_EXERCISE DETAILS:_ Transcribe each record exactly. Omit the pictures.

[Object tracking records]
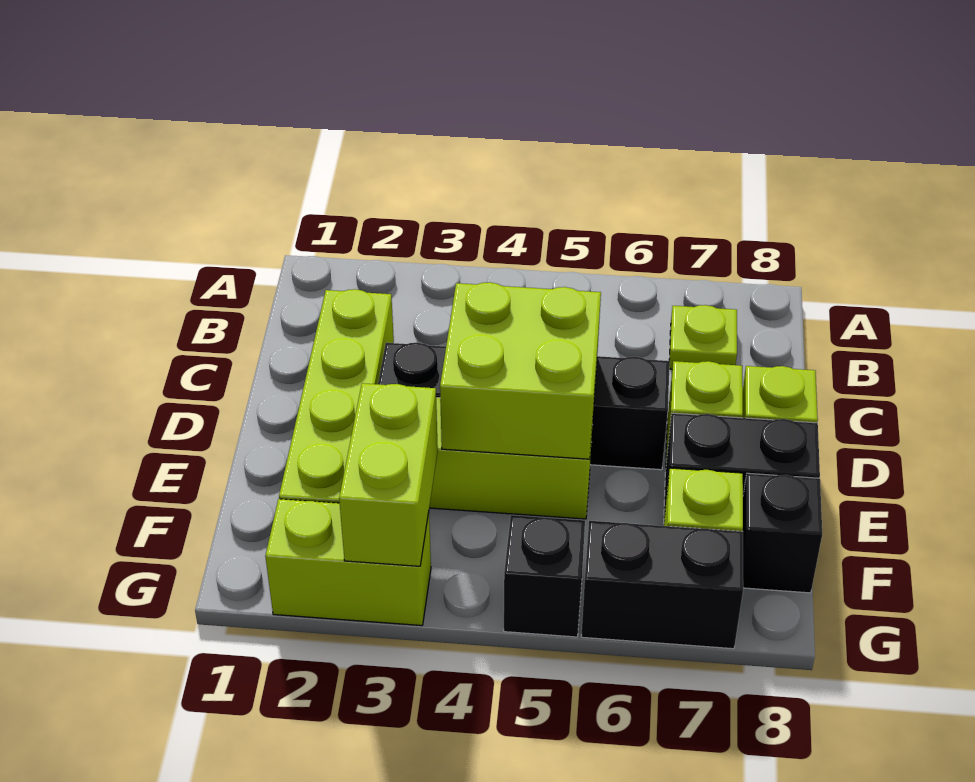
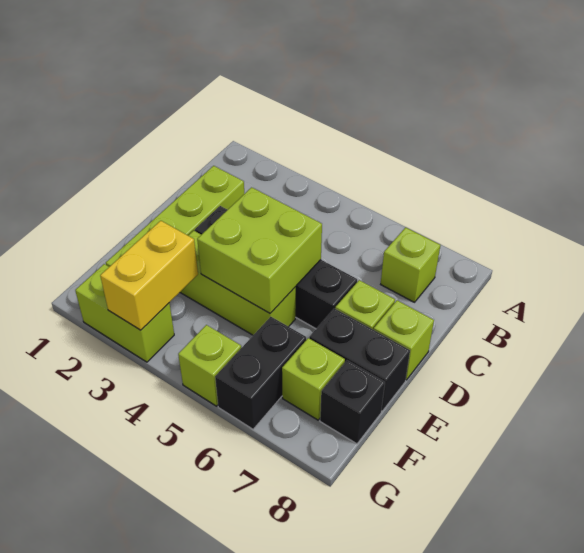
lime plate B7 level 1 -> lime brick B7 level 1
lime brick F3:G3 level 2 -> yellow brick F3:G3 level 2
black brick G5 level 1 -> lime brick G5 level 1
black brick G6:G7 level 1 -> black brick F6:G6 level 1

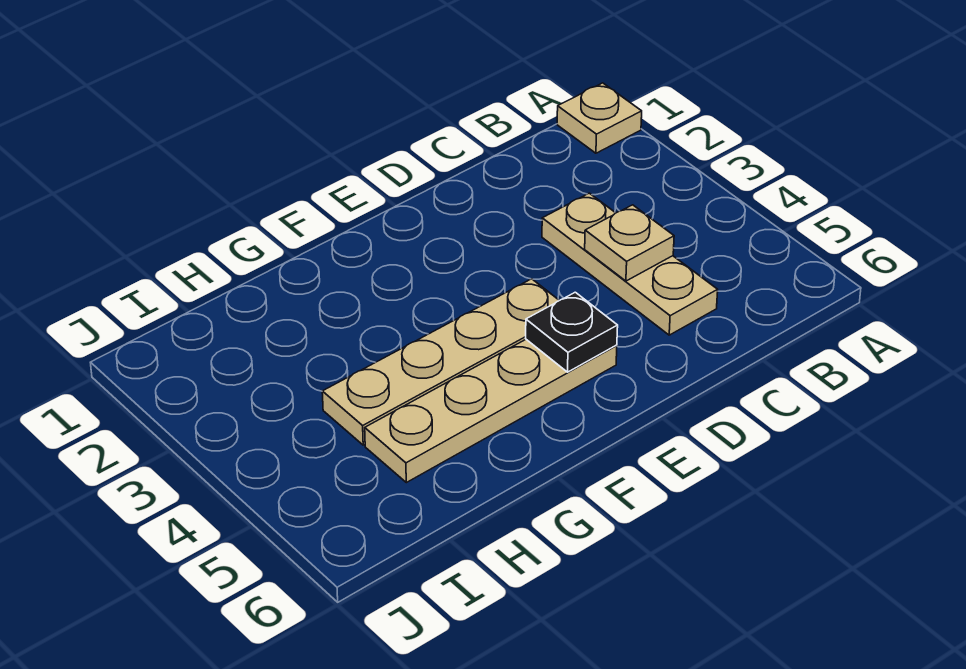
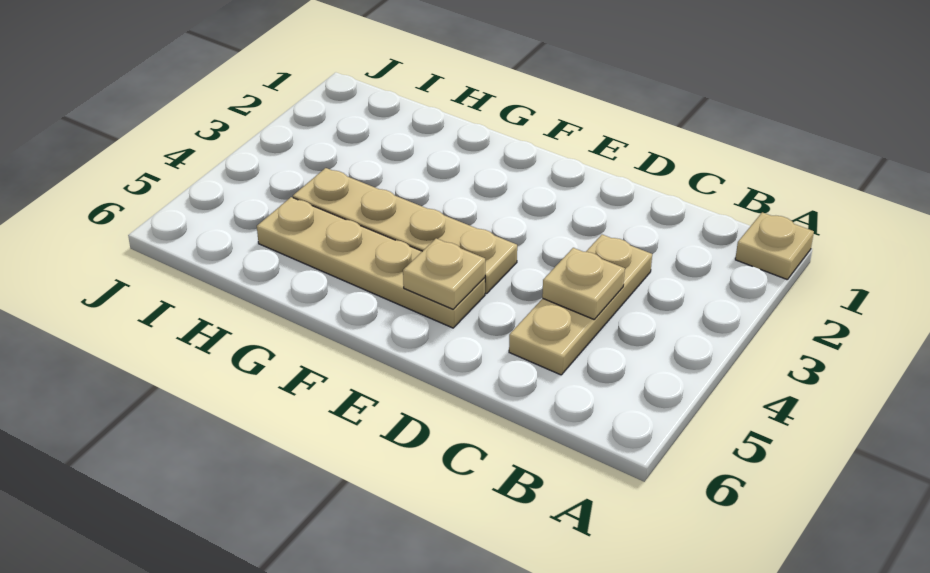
black plate E5 level 2 -> tan plate E5 level 2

_SOLUTION FOR THIS TASK:_
lime plate B7 level 1 -> lime brick B7 level 1
lime brick F3:G3 level 2 -> yellow brick F3:G3 level 2
black brick G5 level 1 -> lime brick G5 level 1
black brick G6:G7 level 1 -> black brick F6:G6 level 1

black plate E5 level 2 -> tan plate E5 level 2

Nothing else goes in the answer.